Content revision data
.....

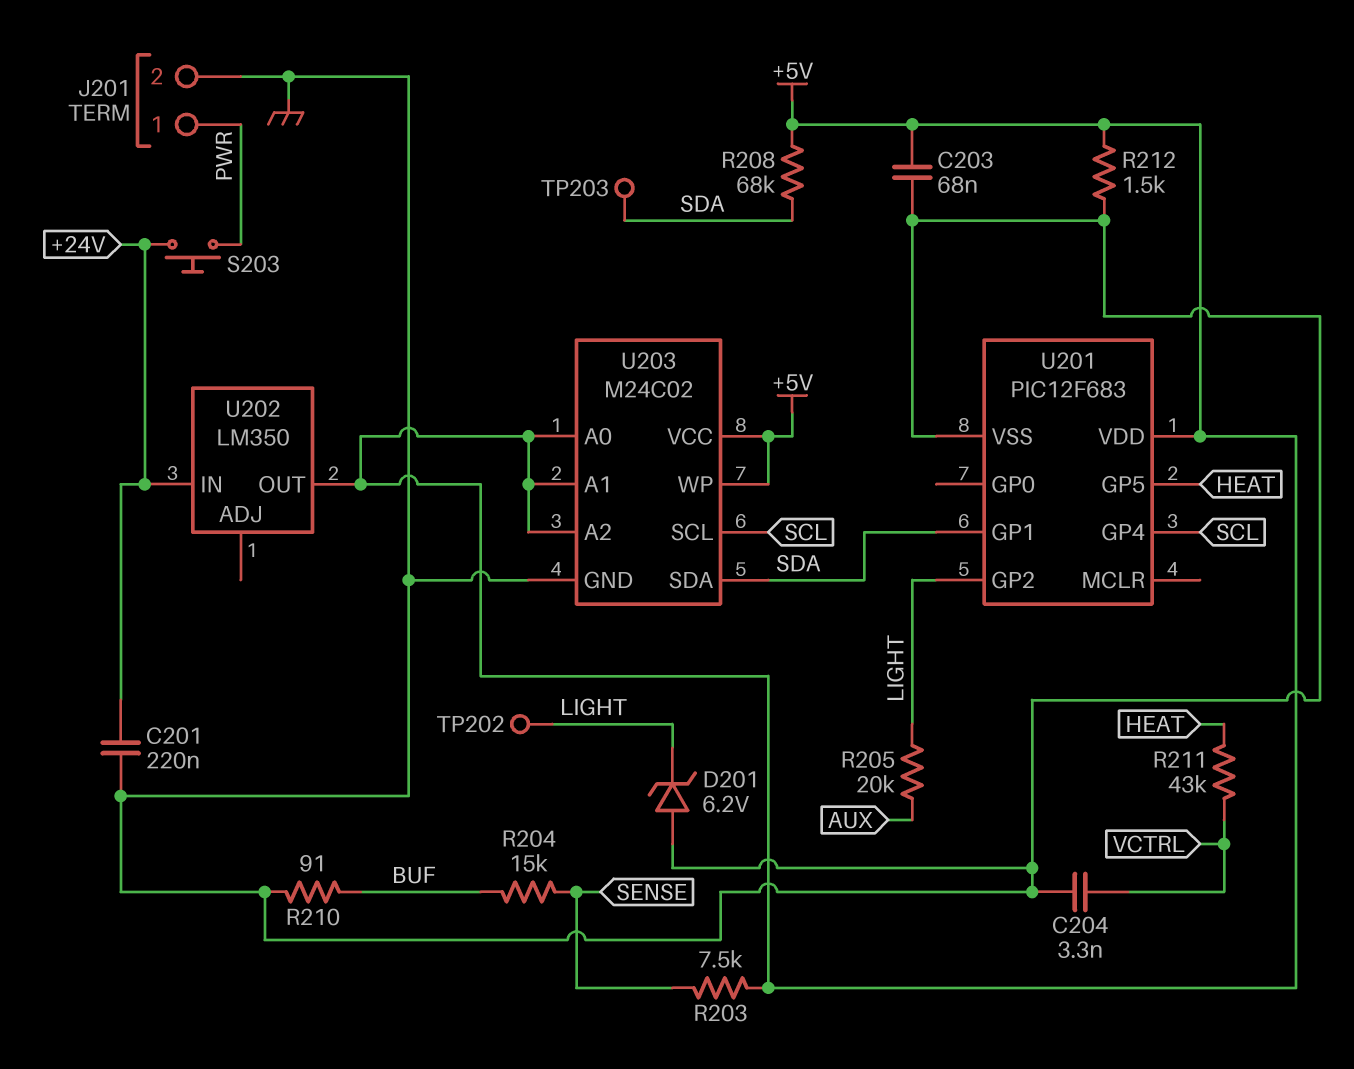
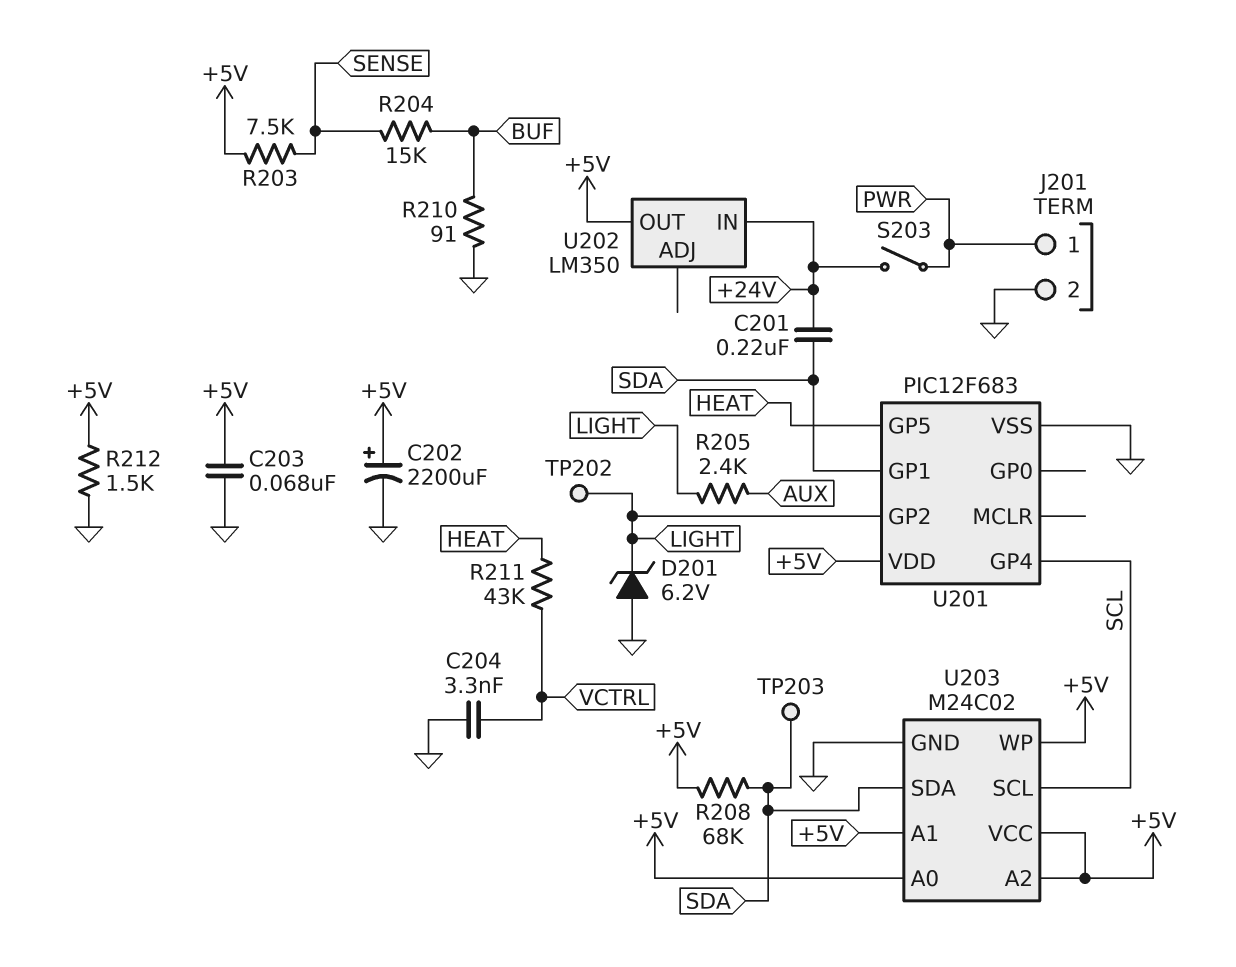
C201: 220nF (+24V, GND) -> 220nF (+24V, SDA)
C202: none -> 2200uF (plus +5V, minus GND)
R205: 20k (AUX, LIGHT) -> 2.4k (AUX, LIGHT)
S203: button (+24V, PWR) -> switch (+24V, PWR)

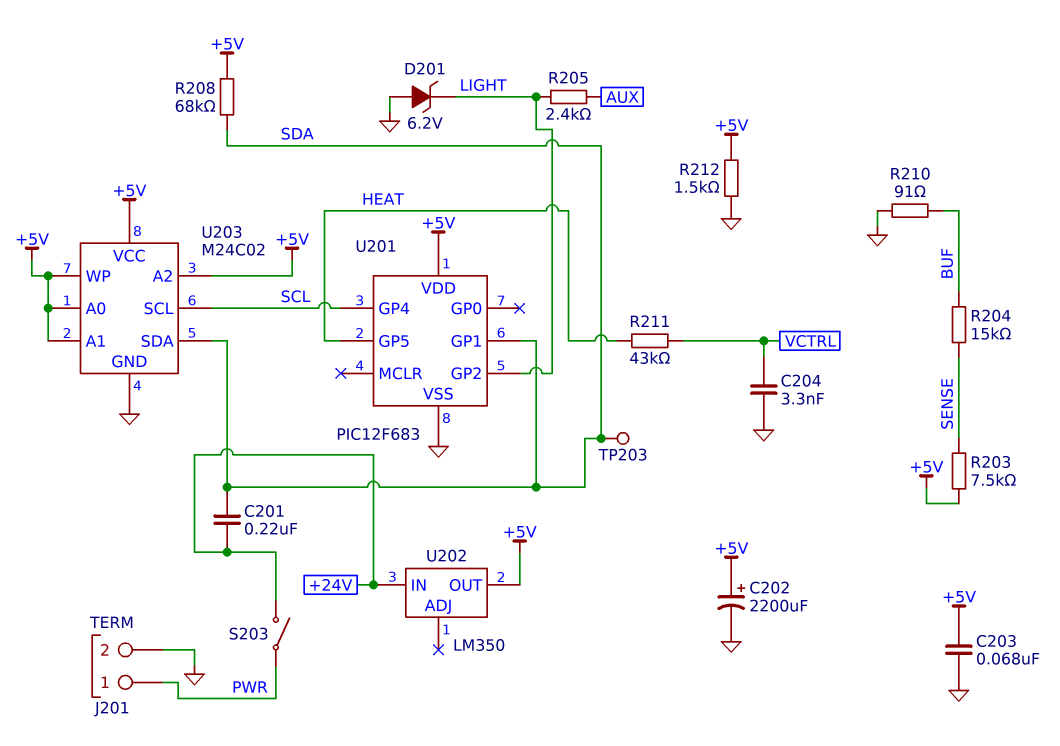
TP202: test point (LIGHT) -> none

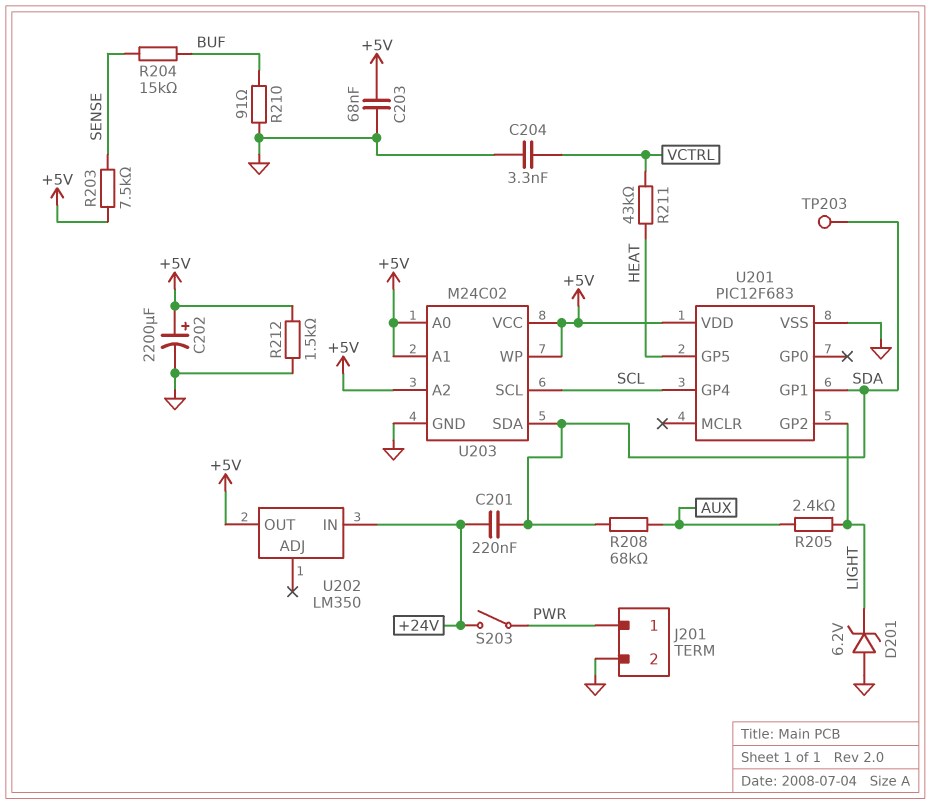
R208: 68k (+5V, SDA) -> 68k (AUX, SDA)

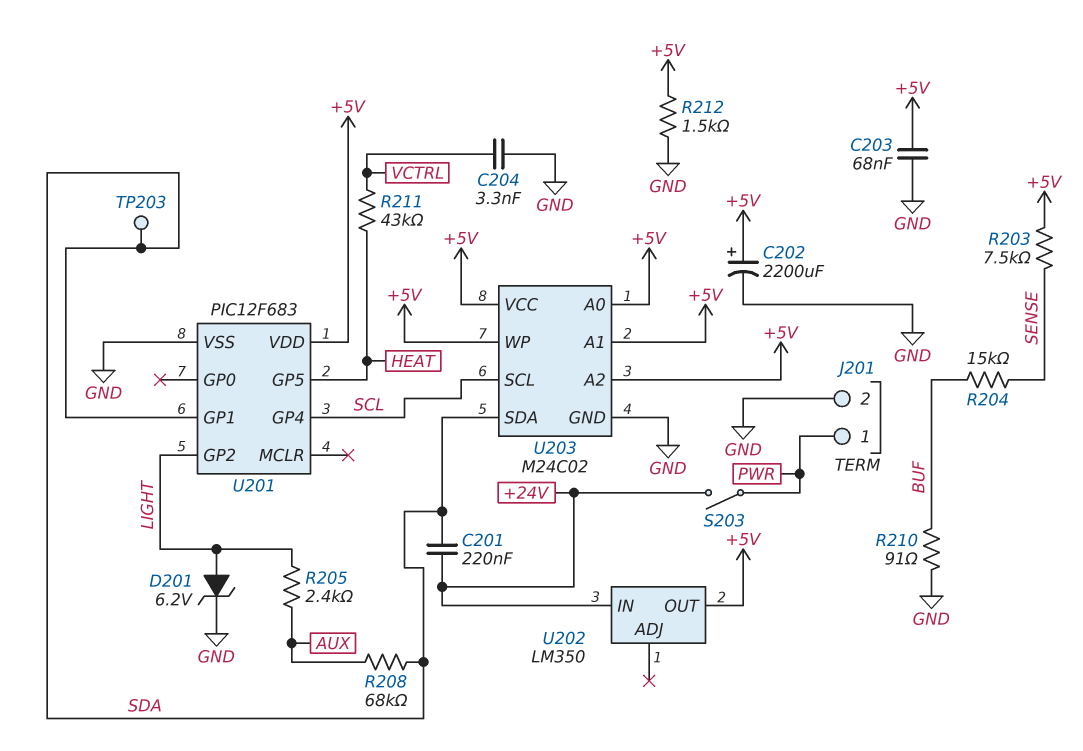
D201: zener 6.2V (A GND, K LIGHT) -> zener 6.2V (A LIGHT, K GND)

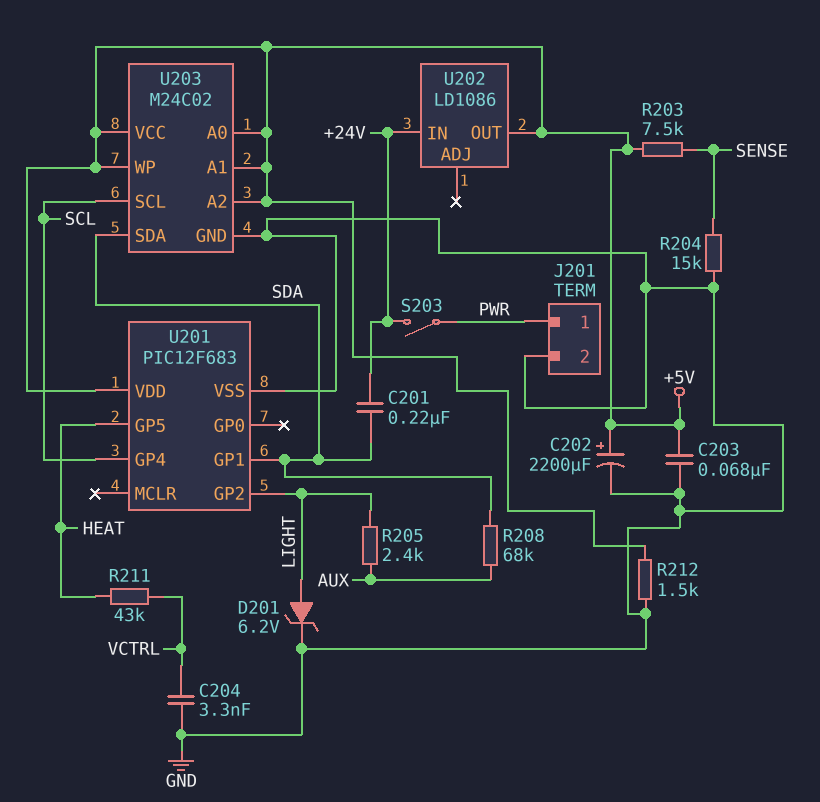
R204: 15k (BUF, SENSE) -> 15k (GND, SENSE)
R210: 91 (BUF, GND) -> none
TP203: test point (SDA) -> none
U202: LM350 -> LD1086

.....

__EXERCISE DETAILS__
In repeating the lines above, keep the wording exact and leave every picture out.

__WRITTEN ANSWER__
C201: 220nF (+24V, GND) -> 220nF (+24V, SDA)
C202: none -> 2200uF (plus +5V, minus GND)
R205: 20k (AUX, LIGHT) -> 2.4k (AUX, LIGHT)
S203: button (+24V, PWR) -> switch (+24V, PWR)

TP202: test point (LIGHT) -> none

R208: 68k (+5V, SDA) -> 68k (AUX, SDA)

D201: zener 6.2V (A GND, K LIGHT) -> zener 6.2V (A LIGHT, K GND)

R204: 15k (BUF, SENSE) -> 15k (GND, SENSE)
R210: 91 (BUF, GND) -> none
TP203: test point (SDA) -> none
U202: LM350 -> LD1086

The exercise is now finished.